*** Record extracts ***

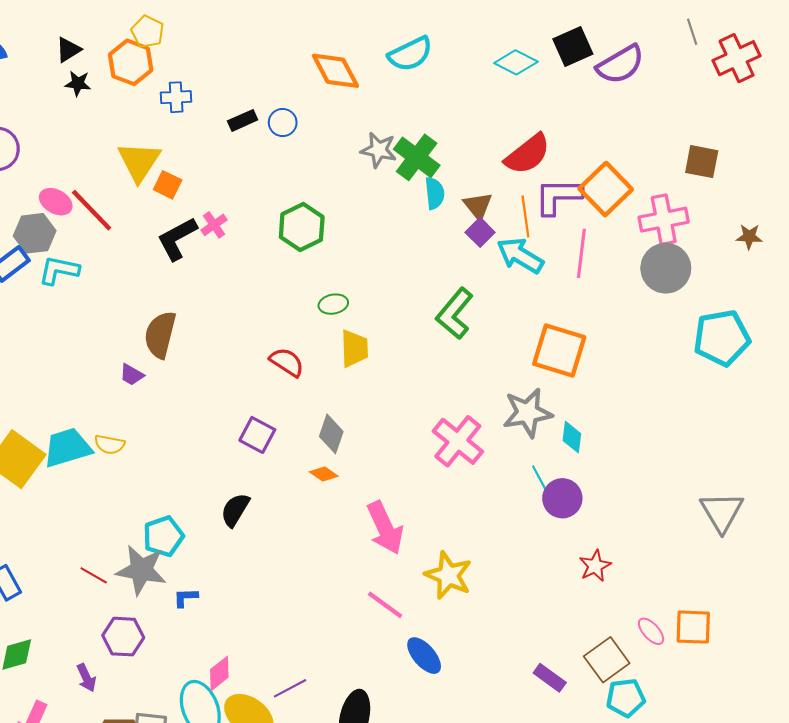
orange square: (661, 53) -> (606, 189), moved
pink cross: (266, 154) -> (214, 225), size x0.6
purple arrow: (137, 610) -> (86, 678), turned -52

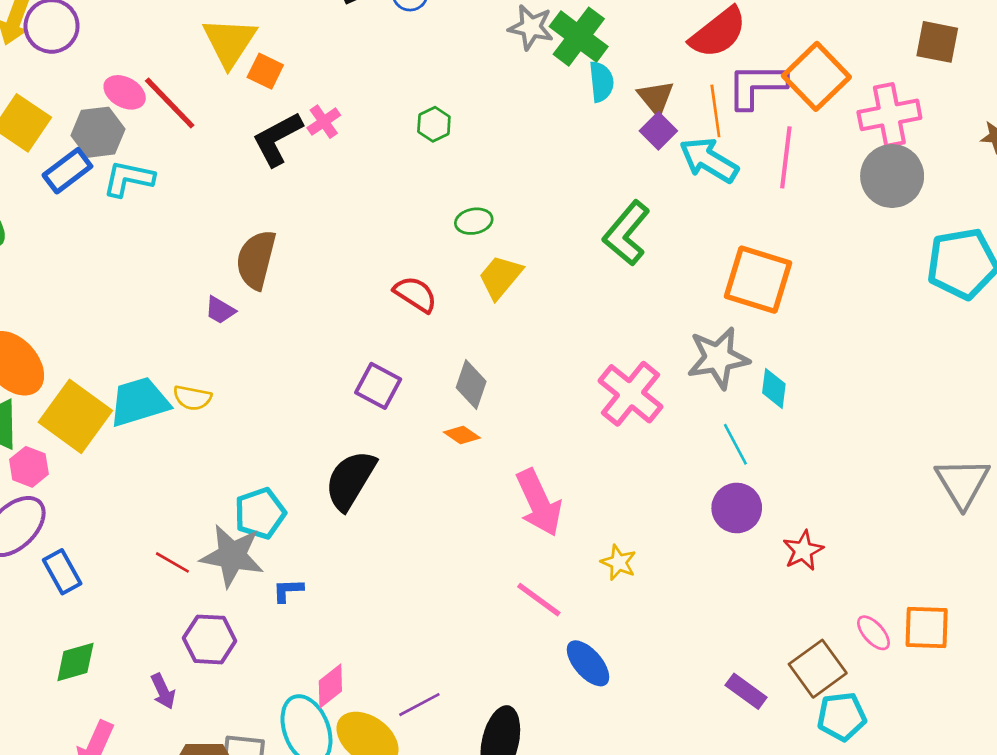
green hexagon: (302, 227) -> (434, 124), size x0.6
yellow trapezoid: (354, 348) -> (500, 277), turned -138
purple circle: (562, 498) -> (737, 508), moved
black semicircle: (235, 510) -> (350, 480), size x1.4
yellow star: (448, 575) -> (619, 562), size x0.6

*** End of Record extracts ***

Task to carry out —
Would you set down exactly the lines from the line with "purple circle: (562, 498)" through the last one in the material?

Solution to the exercise —
purple circle: (562, 498) -> (737, 508), moved
black semicircle: (235, 510) -> (350, 480), size x1.4
yellow star: (448, 575) -> (619, 562), size x0.6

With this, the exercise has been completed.